*** MATERIAL SHOWN ***

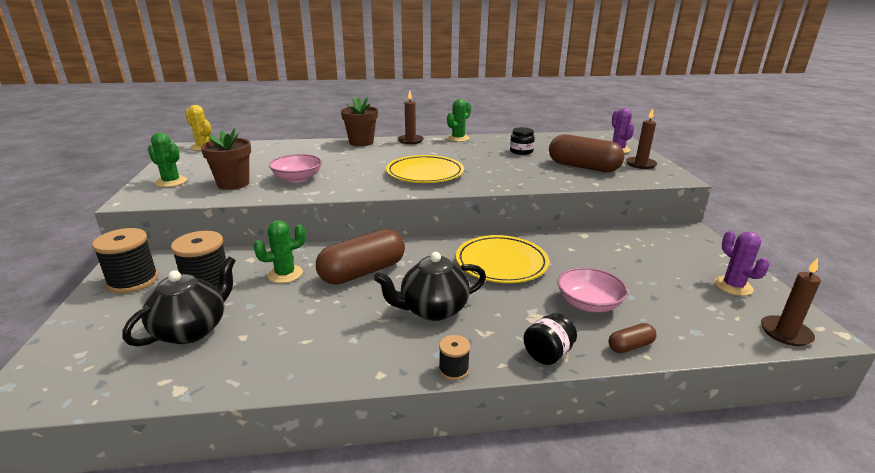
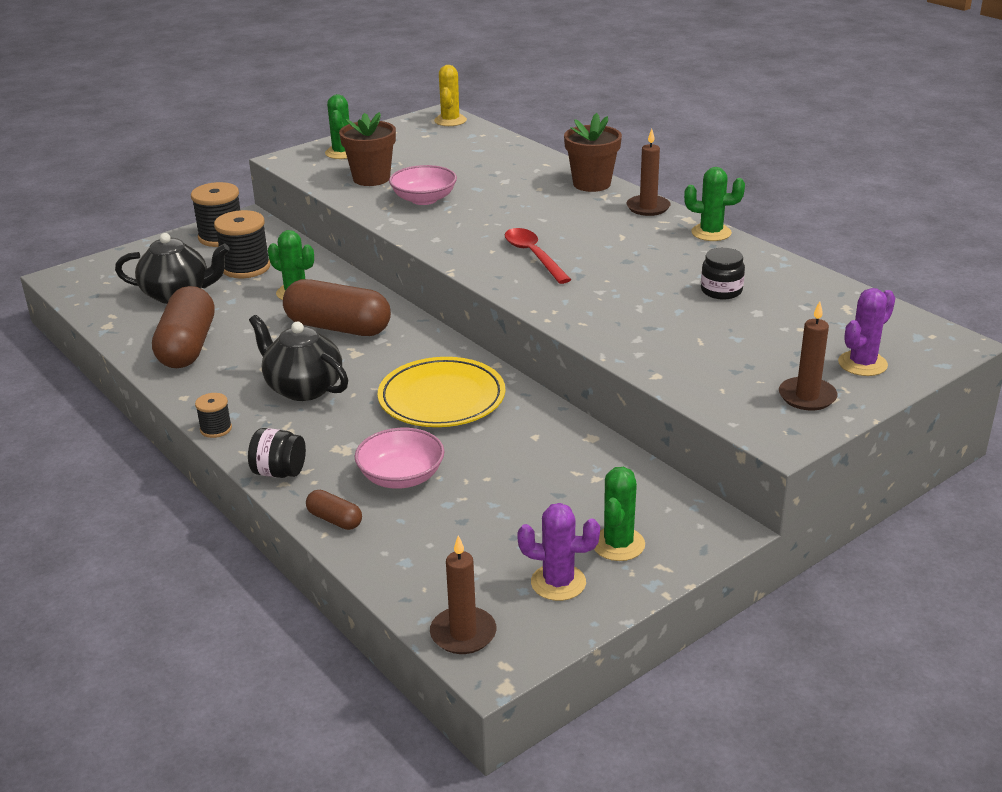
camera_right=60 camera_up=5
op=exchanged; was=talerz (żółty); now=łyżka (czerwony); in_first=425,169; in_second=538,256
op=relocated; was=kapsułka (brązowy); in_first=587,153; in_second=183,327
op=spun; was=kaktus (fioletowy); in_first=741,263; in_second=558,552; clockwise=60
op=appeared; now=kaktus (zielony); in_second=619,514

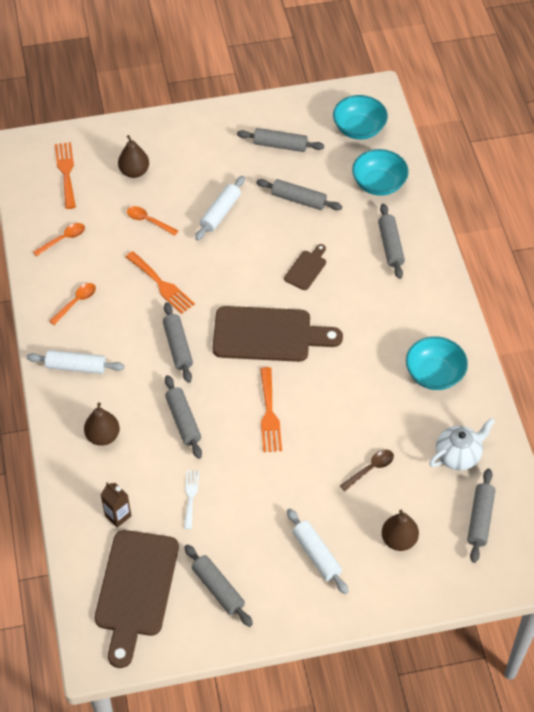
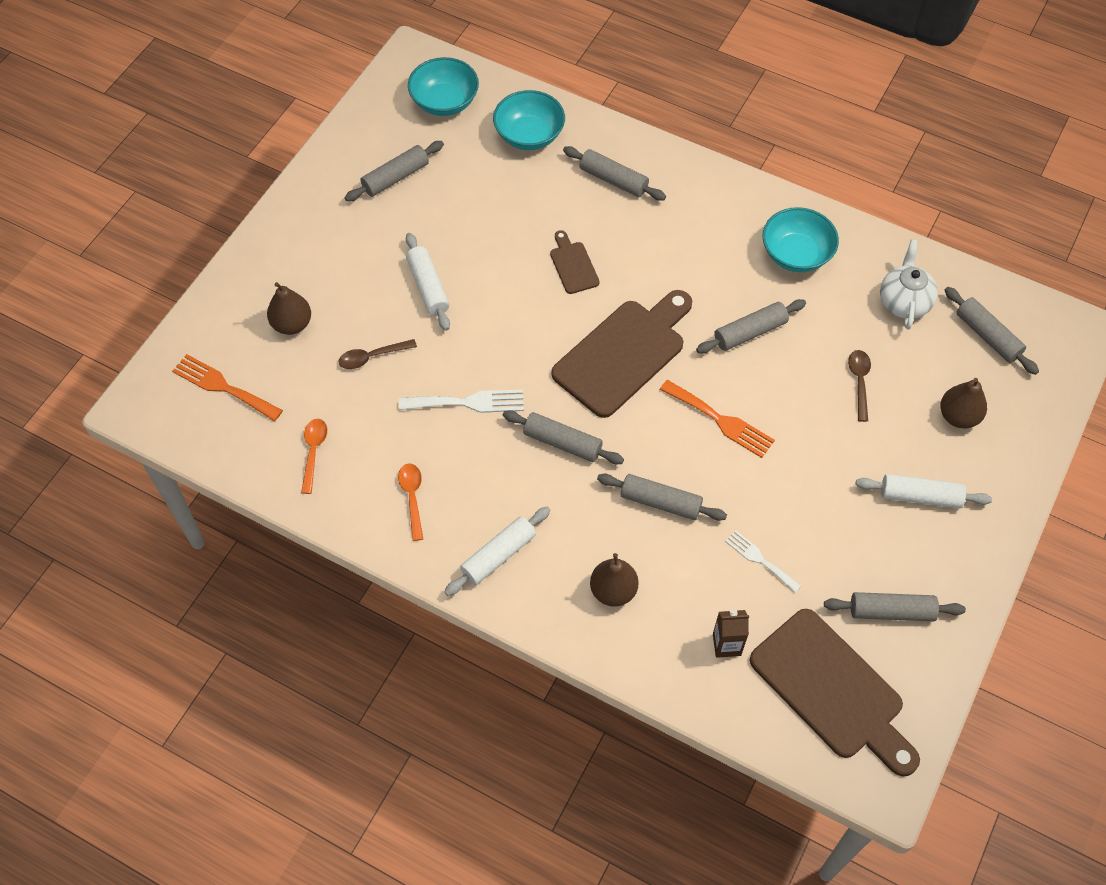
camera_right=-50 camera_up=5
op=colour; was=widelec (pomarańczowy); now=widelec (biały); in_first=160,282; in_second=461,401
op=colour; was=łyżka (pomarańczowy); now=łyżka (brązowy); in_first=152,221; in_second=378,354
op=relocated; was=wałek do ciasta (szary); in_first=299,194; in_second=751,326

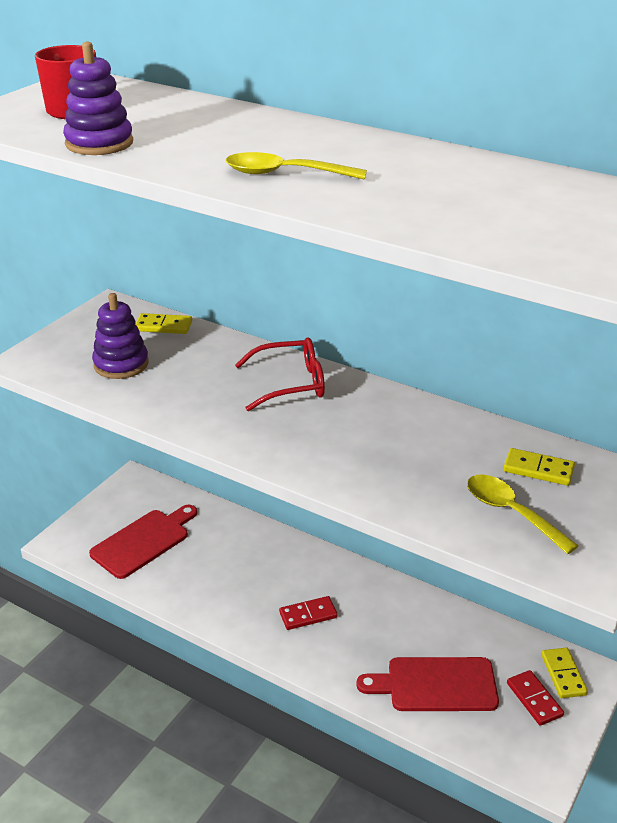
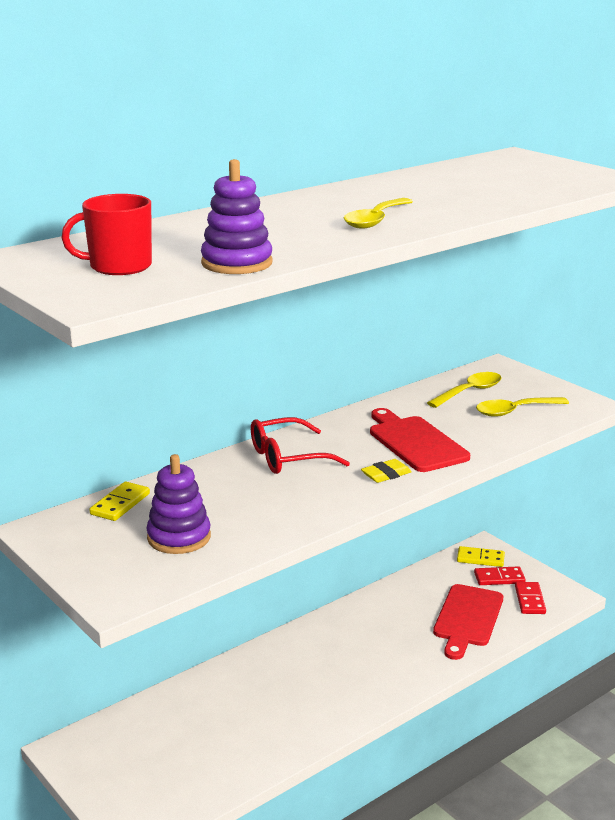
camera_right=-70 camera_up=-10
op=relocated; was=deska do krojenia (czerwony); in_first=143,542; in_second=420,440
op=spun; was=okulary (czerwony); in_first=280,374; in_second=300,445; clockwise=-120
op=relocated; was=kostka domina (czerwony); in_first=308,613; in_second=530,598
op=exchanged; was=kostka domina (żółty); now=łyżka (żółty); in_first=539,467; in_second=464,390
op=appeared; now=gumka do mazania (żółty); in_second=386,471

*** End of MATERIAL SHOWN ***

▸ EXERCISE REQUIREMENTS
Which lines above carry the string "kaktus"? Copy those lines.

▸ RESPONSE
op=spun; was=kaktus (fioletowy); in_first=741,263; in_second=558,552; clockwise=60
op=appeared; now=kaktus (zielony); in_second=619,514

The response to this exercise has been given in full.